[Start of section]

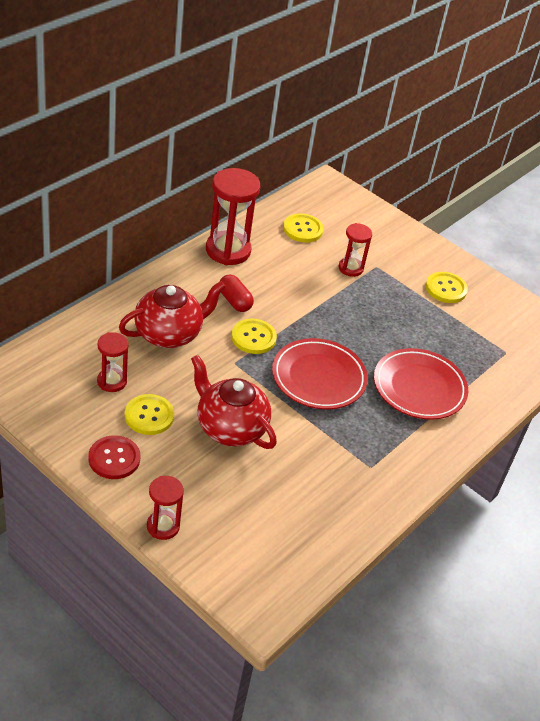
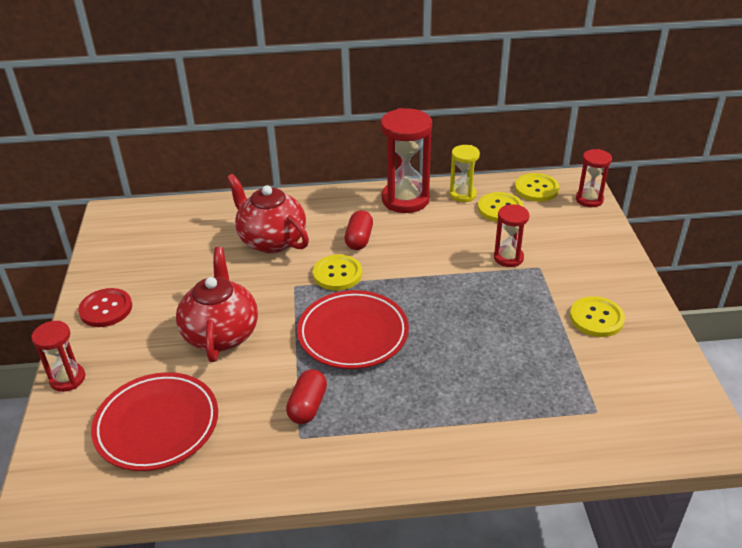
camera: 50 degrees right, 5 degrees down
(112, 381) = (181, 254): red hourglass -> red hourglass (589, 199)
(149, 416) = (173, 292): yellow button -> yellow button (536, 189)
(169, 334) = (271, 240): red teapot -> red teapot turned 150 degrees counterclockwise
(264, 228) = (463, 194): none -> yellow hourglass
(351, 444) = (307, 406): none -> red capsule
(419, 388) = (445, 394): red plate -> red plate (157, 425)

[End of section]

#### What you will do
Exact repetition of the data is needed, with no images retained.

#### Your solution
camera: 50 degrees right, 5 degrees down
(112, 381) = (181, 254): red hourglass -> red hourglass (589, 199)
(149, 416) = (173, 292): yellow button -> yellow button (536, 189)
(169, 334) = (271, 240): red teapot -> red teapot turned 150 degrees counterclockwise
(264, 228) = (463, 194): none -> yellow hourglass
(351, 444) = (307, 406): none -> red capsule
(419, 388) = (445, 394): red plate -> red plate (157, 425)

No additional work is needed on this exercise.